Top of THE DATA

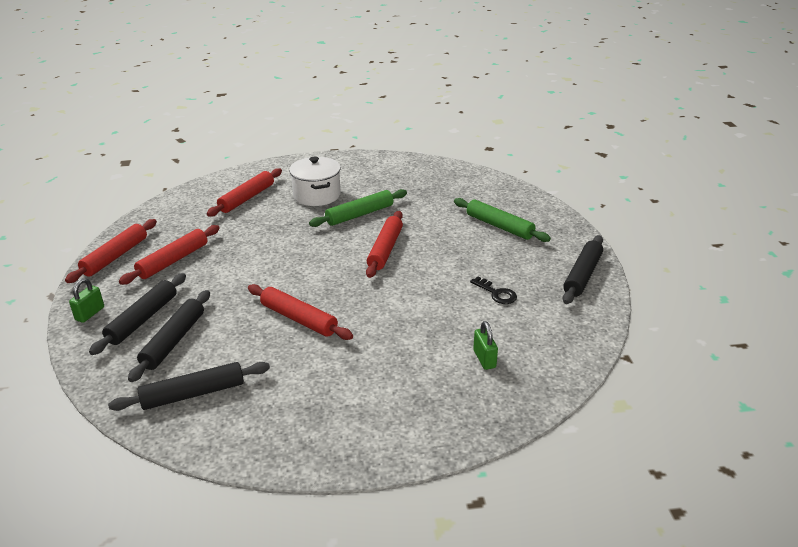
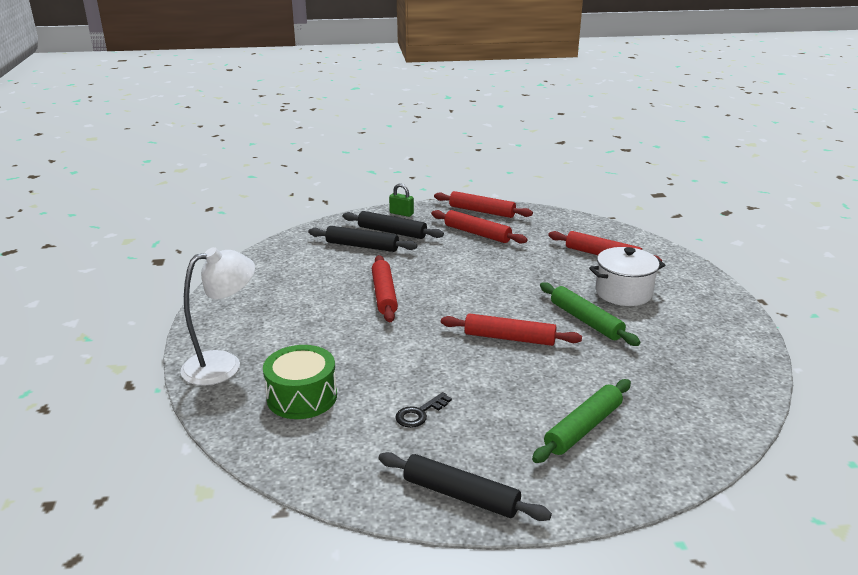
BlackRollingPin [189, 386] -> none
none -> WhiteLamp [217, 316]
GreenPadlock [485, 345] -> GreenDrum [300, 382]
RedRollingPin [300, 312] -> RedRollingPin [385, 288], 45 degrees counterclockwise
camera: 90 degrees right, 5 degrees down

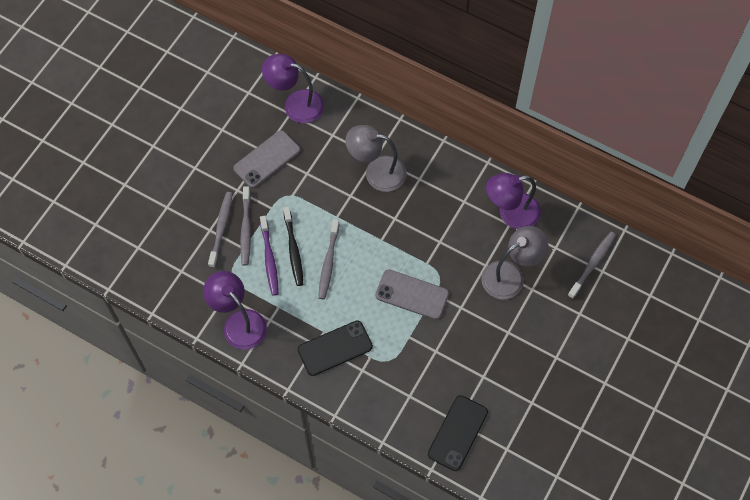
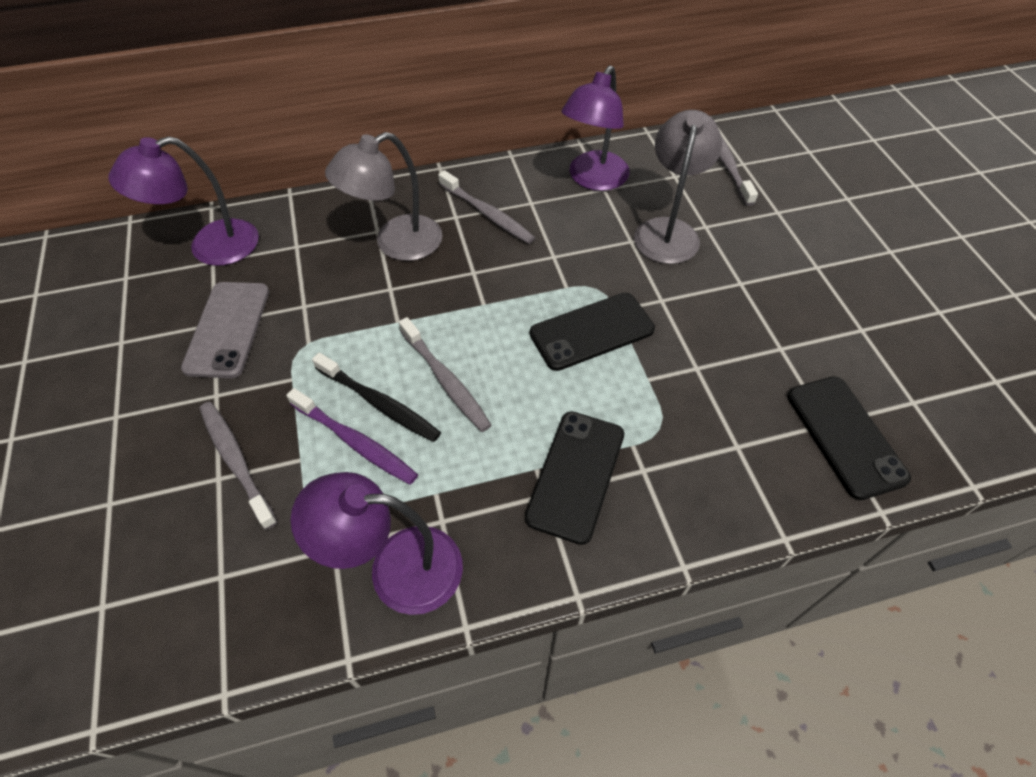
GreyToothbrush [245, 226] -> GreyToothbrush [486, 207], moved
GreyPhone [412, 294] -> BlackPhone [592, 332]
camera: 45 degrees left, 10 degrees down

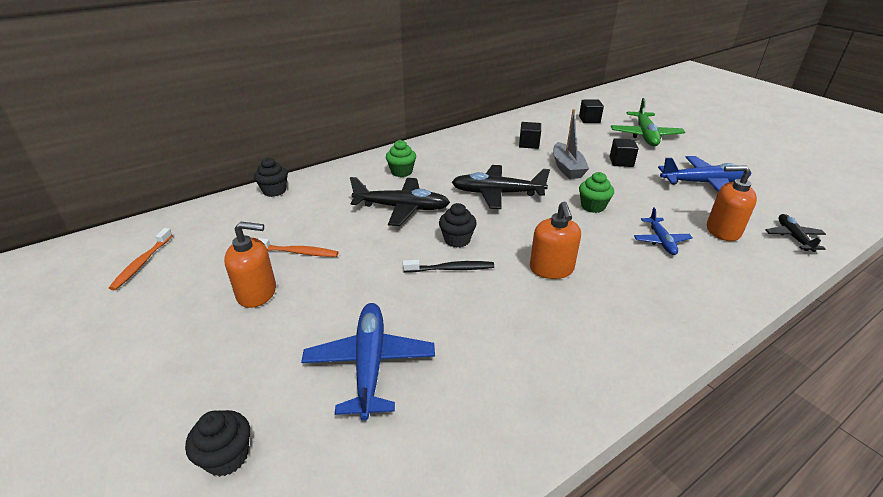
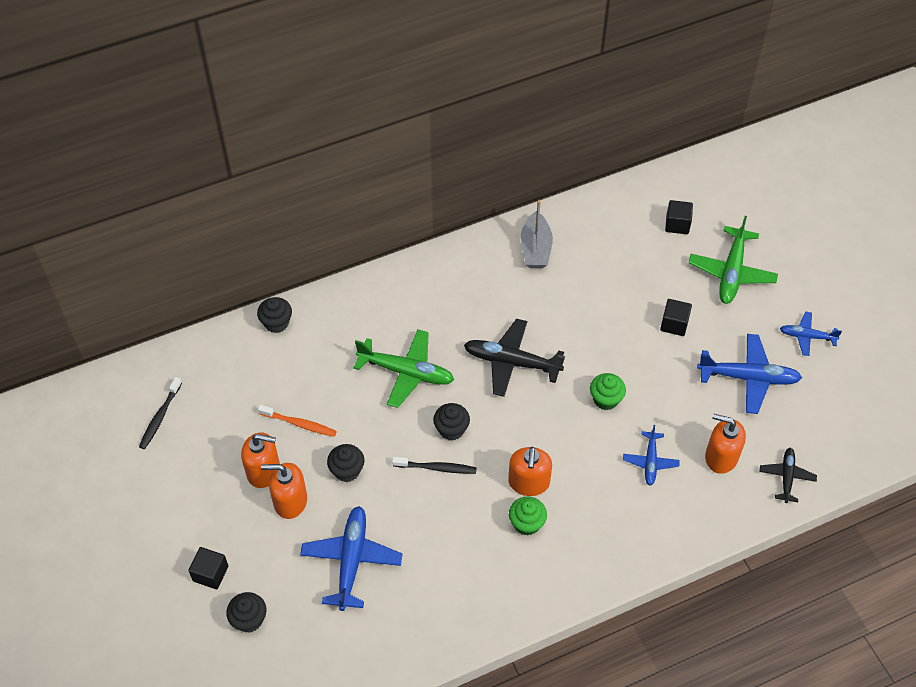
none -> OrangeSoapDispenser [284, 491]
none -> BlackCupcake [346, 463]
none -> BluePlane [811, 334]
GreenCupcake [401, 158] -> GreenCupcake [528, 516], moved
BlackCube [530, 135] -> BlackCube [208, 568], moved
GreyBoat [571, 144] -> GreyBoat [536, 234], moved
OrangeToothbrush [141, 259] -> BlackToothbrush [160, 413]
BlackPlane [400, 201] -> GreenPlane [404, 368]
camera: 10 degrees right, 20 degrees up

Bottom of THE DATA

> _WHAT IS EXPECTED_: Print all of the material exactly. Omit pictures.

> _TASK OUTPUT_:
BlackRollingPin [189, 386] -> none
none -> WhiteLamp [217, 316]
GreenPadlock [485, 345] -> GreenDrum [300, 382]
RedRollingPin [300, 312] -> RedRollingPin [385, 288], 45 degrees counterclockwise
camera: 90 degrees right, 5 degrees down

GreyToothbrush [245, 226] -> GreyToothbrush [486, 207], moved
GreyPhone [412, 294] -> BlackPhone [592, 332]
camera: 45 degrees left, 10 degrees down

none -> OrangeSoapDispenser [284, 491]
none -> BlackCupcake [346, 463]
none -> BluePlane [811, 334]
GreenCupcake [401, 158] -> GreenCupcake [528, 516], moved
BlackCube [530, 135] -> BlackCube [208, 568], moved
GreyBoat [571, 144] -> GreyBoat [536, 234], moved
OrangeToothbrush [141, 259] -> BlackToothbrush [160, 413]
BlackPlane [400, 201] -> GreenPlane [404, 368]
camera: 10 degrees right, 20 degrees up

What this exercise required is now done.